Supplied data
___
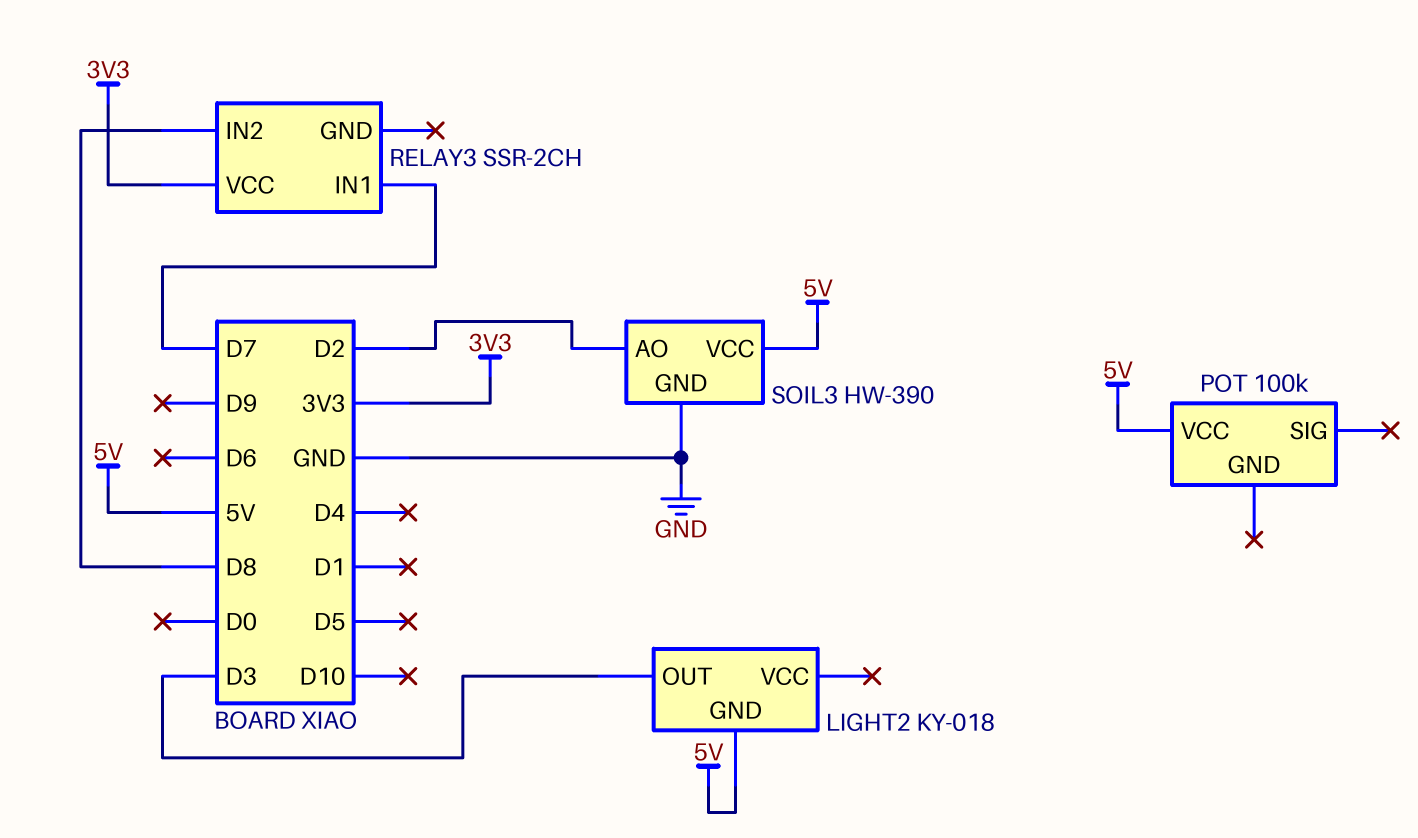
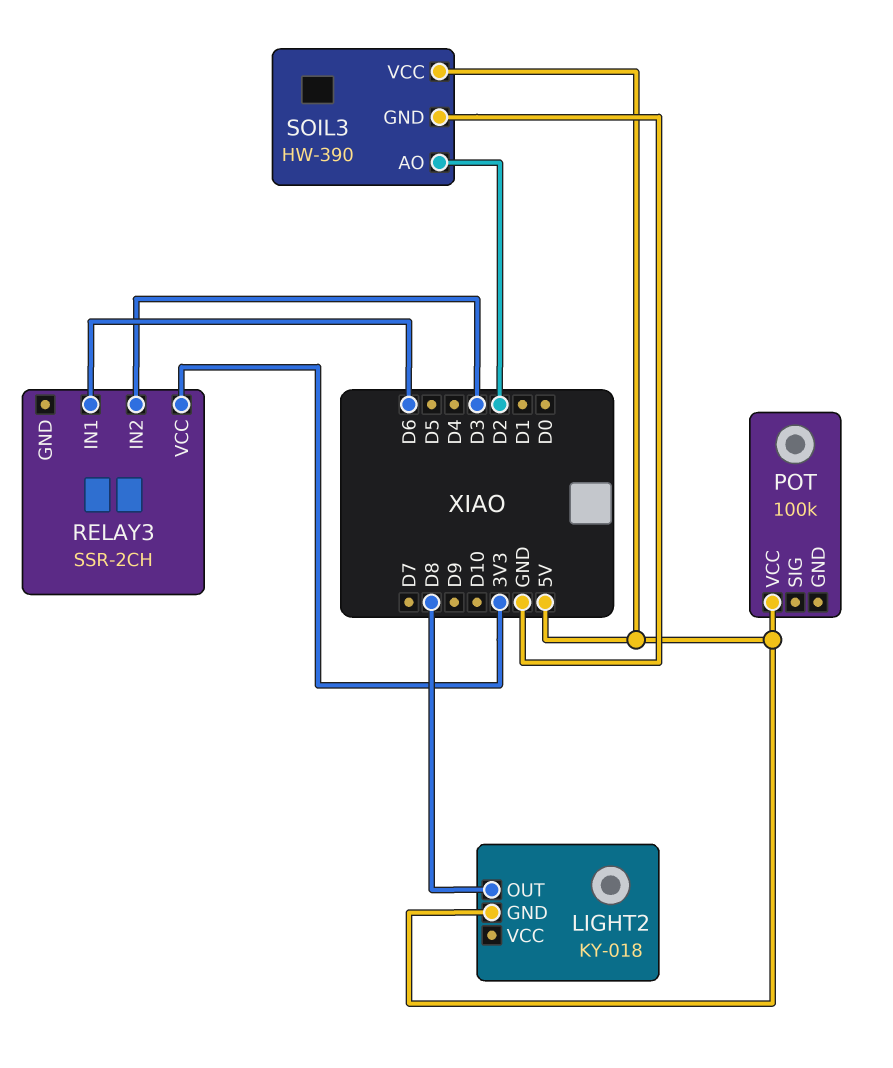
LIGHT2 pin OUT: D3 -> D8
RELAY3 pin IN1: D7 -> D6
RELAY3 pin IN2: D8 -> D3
___
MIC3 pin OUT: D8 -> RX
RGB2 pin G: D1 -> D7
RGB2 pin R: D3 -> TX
___
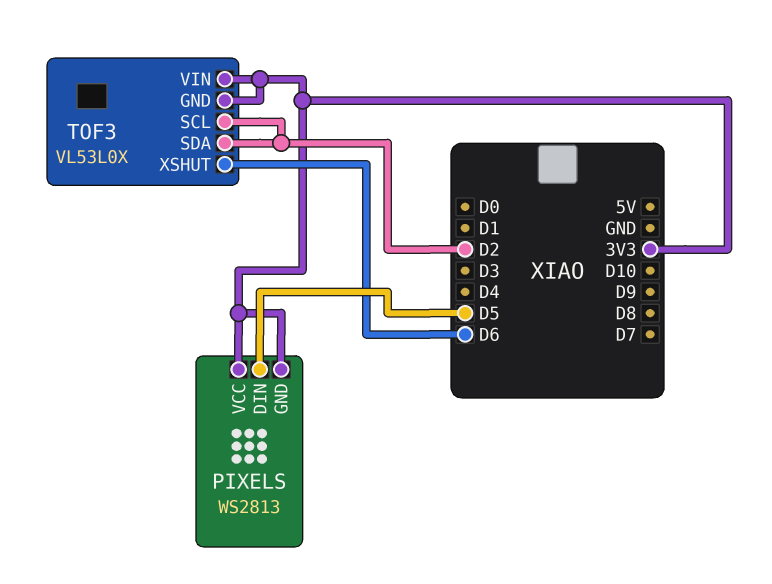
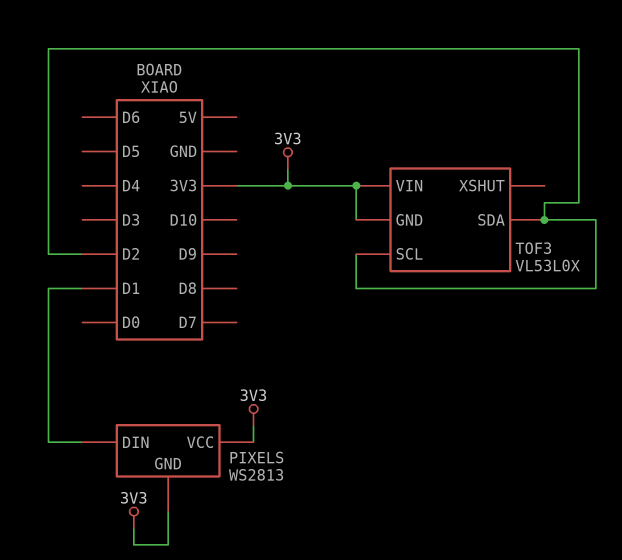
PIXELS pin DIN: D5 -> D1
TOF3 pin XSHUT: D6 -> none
___
Problem details
Working from the records above, write out verbatim only the lines from the line containing "LIGHT2 pin OUT: D3 -> D8" through the line containing "RELAY3 pin IN2: D8 -> D3".

Answer for this exercise
LIGHT2 pin OUT: D3 -> D8
RELAY3 pin IN1: D7 -> D6
RELAY3 pin IN2: D8 -> D3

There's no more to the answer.